Material provided =>
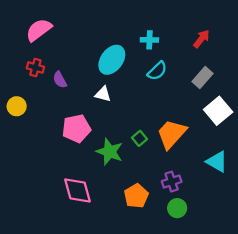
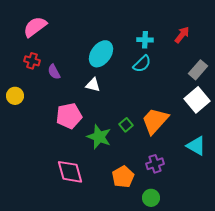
cyan cross: (149, 40) -> (145, 40), moved
gray rectangle: (203, 77) -> (198, 70), moved
green circle: (177, 208) -> (151, 198), moved

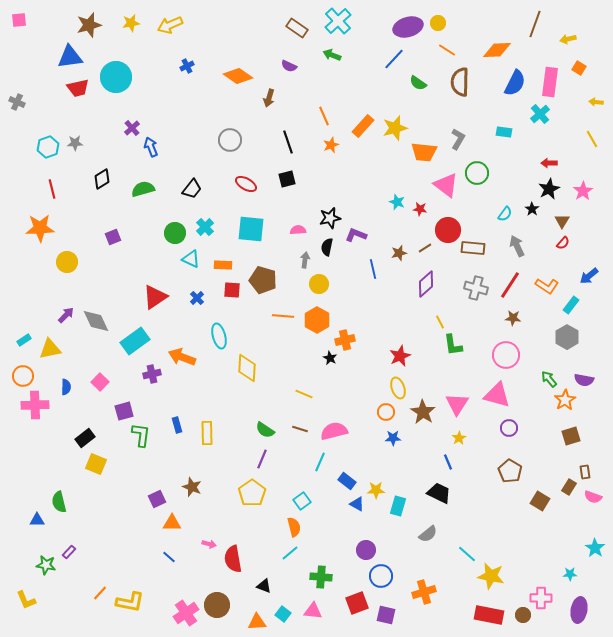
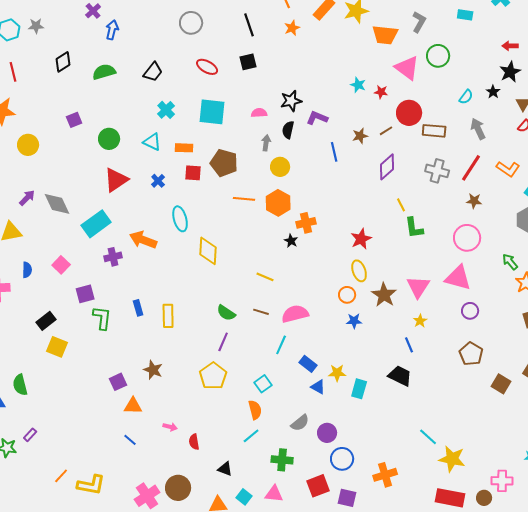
blue arrow: (151, 147) -> (112, 30), turned 36
green circle: (175, 233) -> (109, 139), moved
gray semicircle: (428, 534) -> (300, 423), moved
red semicircle: (233, 559) -> (194, 442), size x0.6

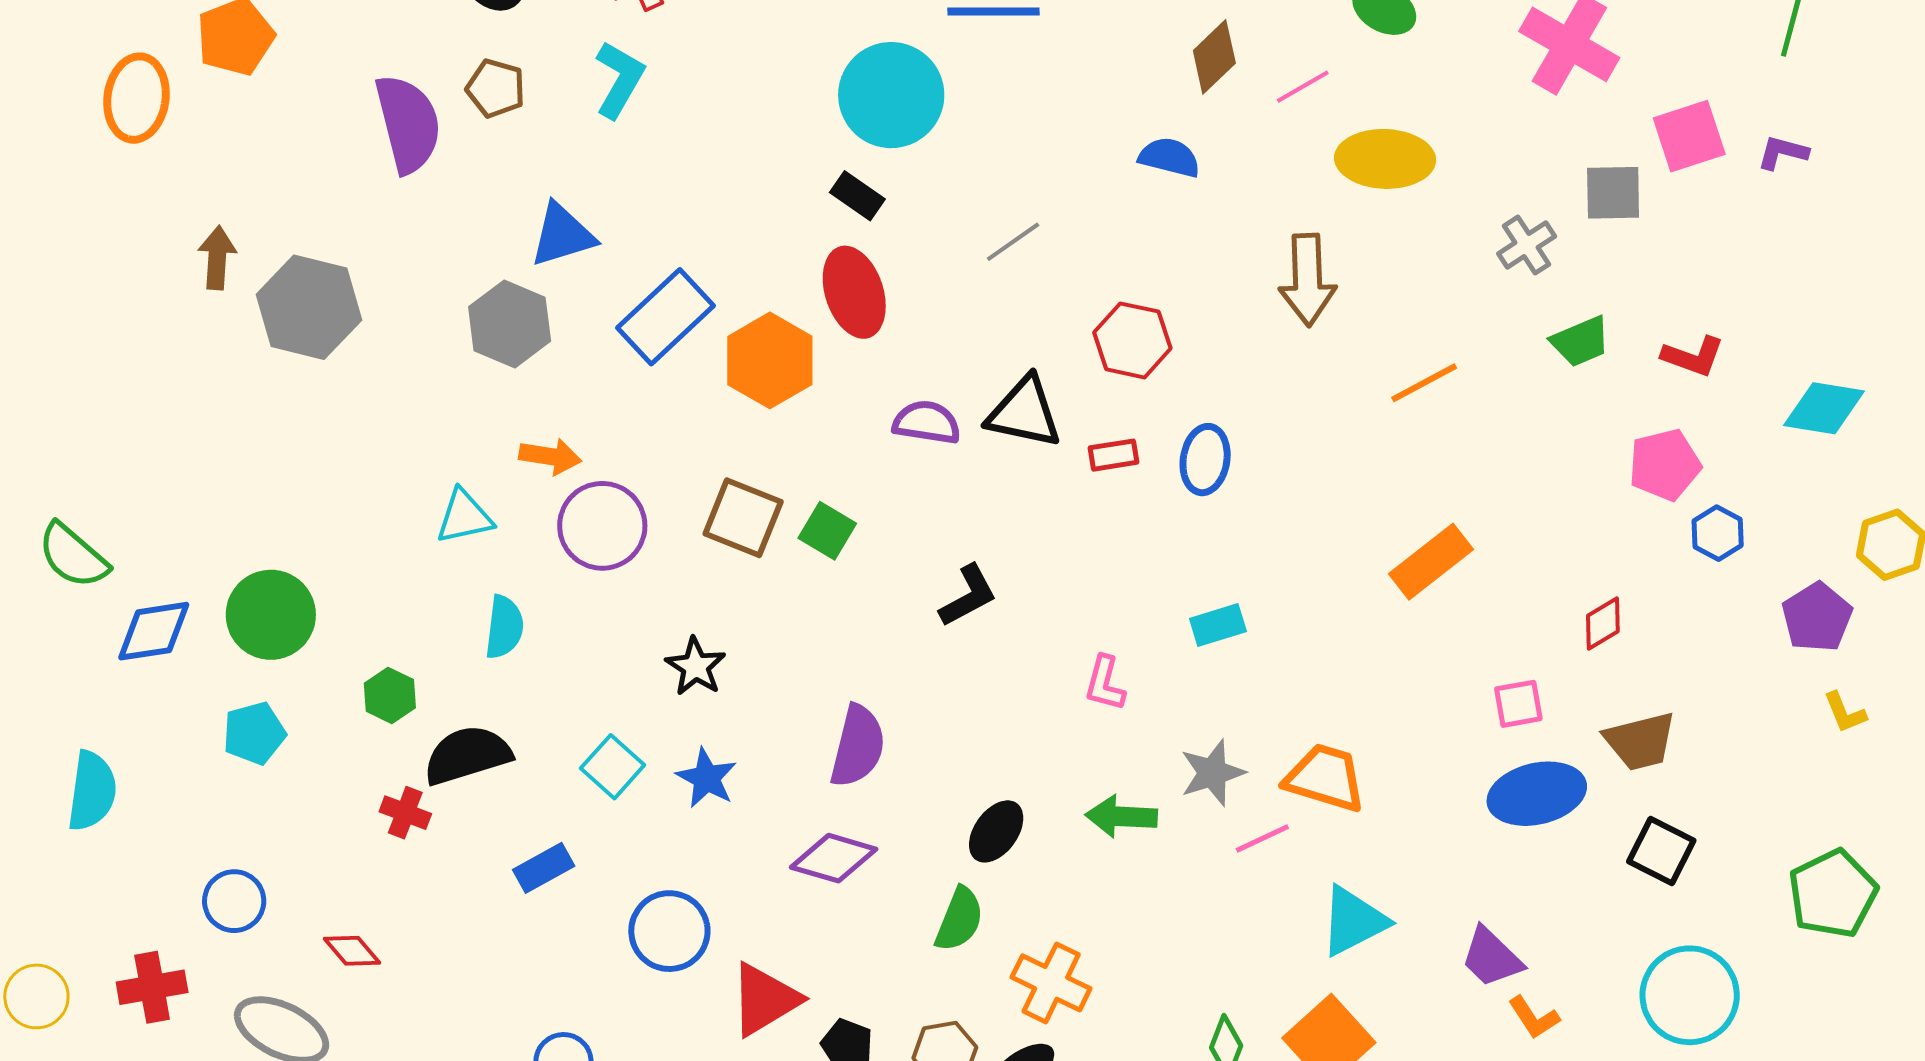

Try it => Go through the listing above and retype each line exactly, apart from the pictures.

Response box =>
cyan cross: (149, 40) -> (145, 40), moved
gray rectangle: (203, 77) -> (198, 70), moved
green circle: (177, 208) -> (151, 198), moved

blue arrow: (151, 147) -> (112, 30), turned 36
green circle: (175, 233) -> (109, 139), moved
gray semicircle: (428, 534) -> (300, 423), moved
red semicircle: (233, 559) -> (194, 442), size x0.6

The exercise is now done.